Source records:
↓

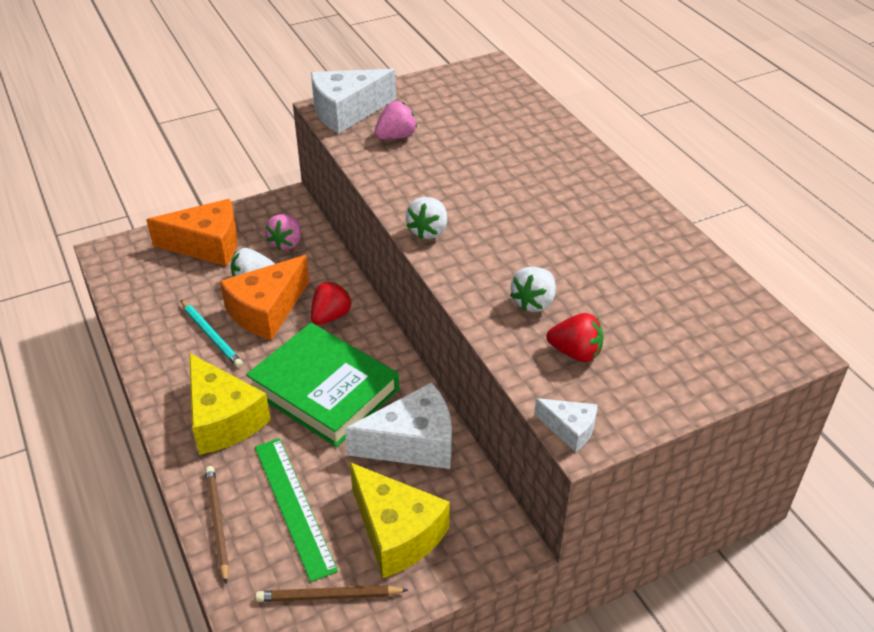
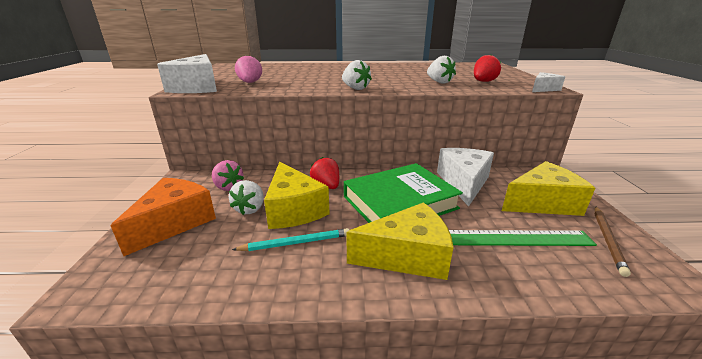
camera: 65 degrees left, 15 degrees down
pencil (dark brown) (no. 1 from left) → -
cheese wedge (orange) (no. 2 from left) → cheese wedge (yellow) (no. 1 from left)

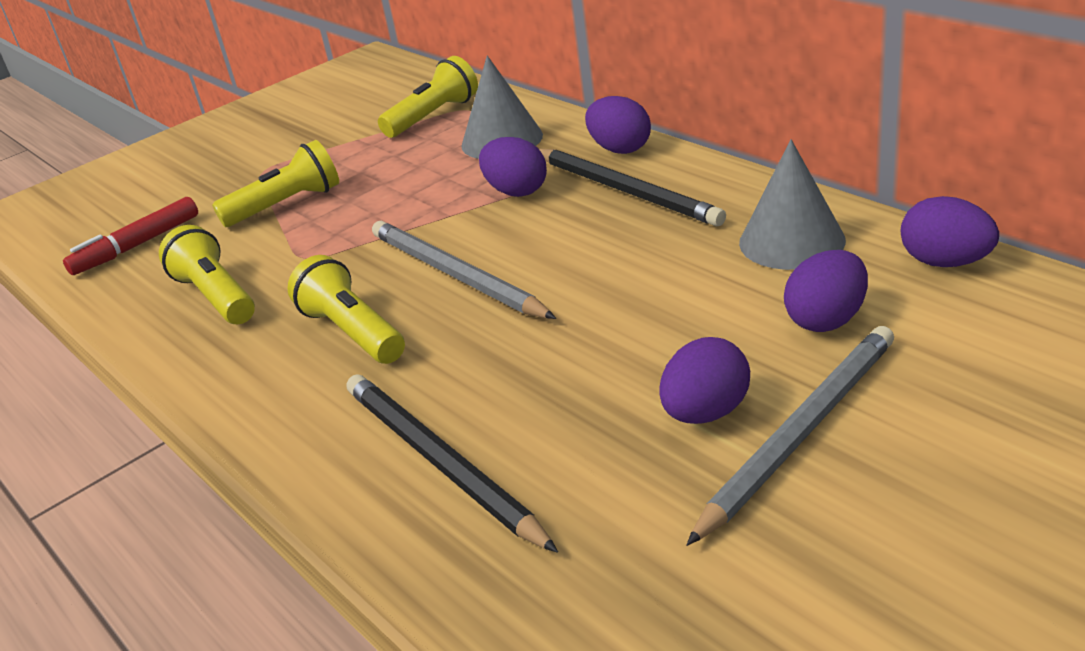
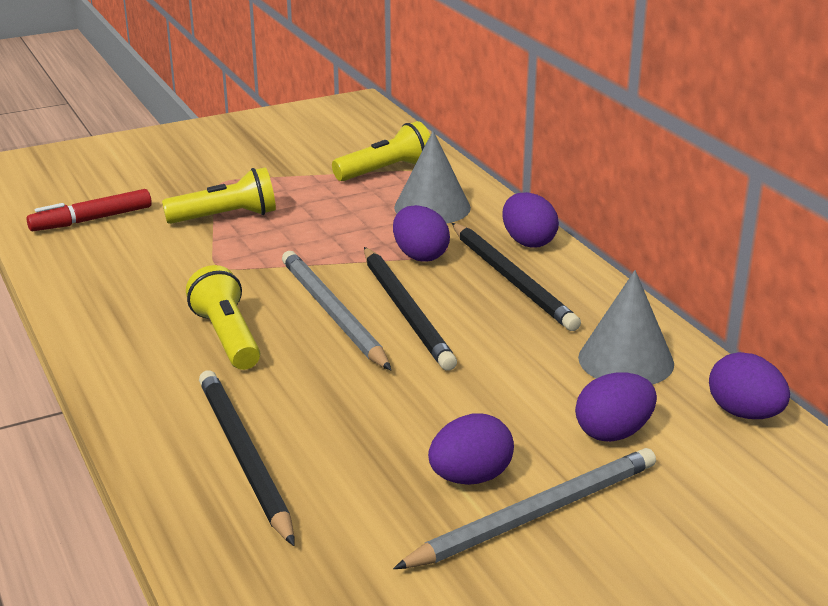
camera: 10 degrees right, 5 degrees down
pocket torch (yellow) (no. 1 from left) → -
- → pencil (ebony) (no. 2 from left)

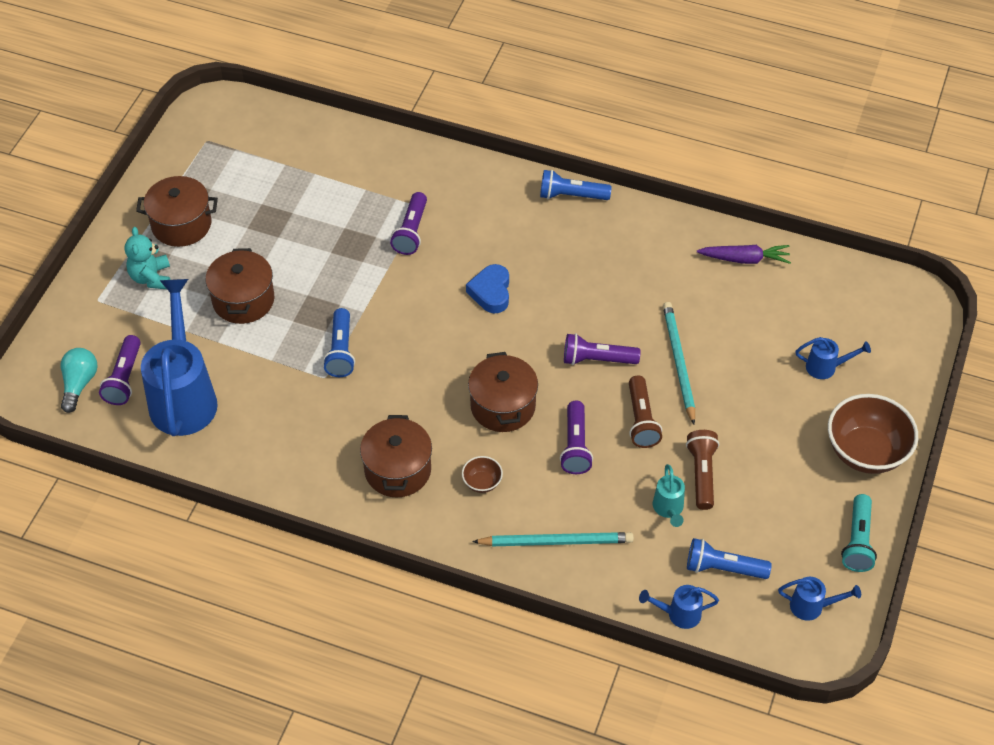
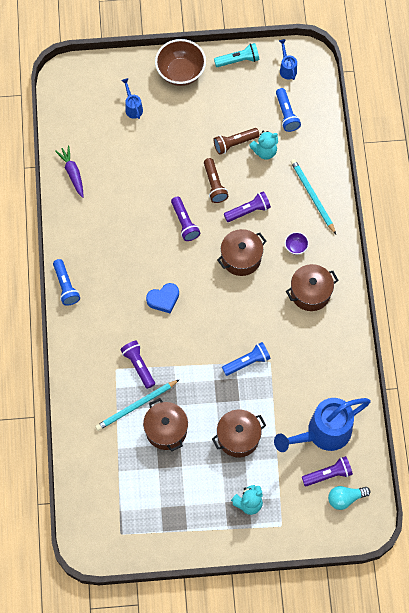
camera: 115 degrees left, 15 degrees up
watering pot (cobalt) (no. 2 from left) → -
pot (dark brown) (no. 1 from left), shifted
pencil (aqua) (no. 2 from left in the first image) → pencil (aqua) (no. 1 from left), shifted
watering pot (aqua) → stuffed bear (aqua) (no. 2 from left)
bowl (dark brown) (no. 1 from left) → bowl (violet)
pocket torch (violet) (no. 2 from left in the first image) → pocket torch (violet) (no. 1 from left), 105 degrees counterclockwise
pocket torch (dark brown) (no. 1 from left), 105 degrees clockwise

↑

> [What is required] Without including the pictures, reproduce all entries exactly.

> [Answer section]
camera: 65 degrees left, 15 degrees down
pencil (dark brown) (no. 1 from left) → -
cheese wedge (orange) (no. 2 from left) → cheese wedge (yellow) (no. 1 from left)

camera: 10 degrees right, 5 degrees down
pocket torch (yellow) (no. 1 from left) → -
- → pencil (ebony) (no. 2 from left)

camera: 115 degrees left, 15 degrees up
watering pot (cobalt) (no. 2 from left) → -
pot (dark brown) (no. 1 from left), shifted
pencil (aqua) (no. 2 from left in the first image) → pencil (aqua) (no. 1 from left), shifted
watering pot (aqua) → stuffed bear (aqua) (no. 2 from left)
bowl (dark brown) (no. 1 from left) → bowl (violet)
pocket torch (violet) (no. 2 from left in the first image) → pocket torch (violet) (no. 1 from left), 105 degrees counterclockwise
pocket torch (dark brown) (no. 1 from left), 105 degrees clockwise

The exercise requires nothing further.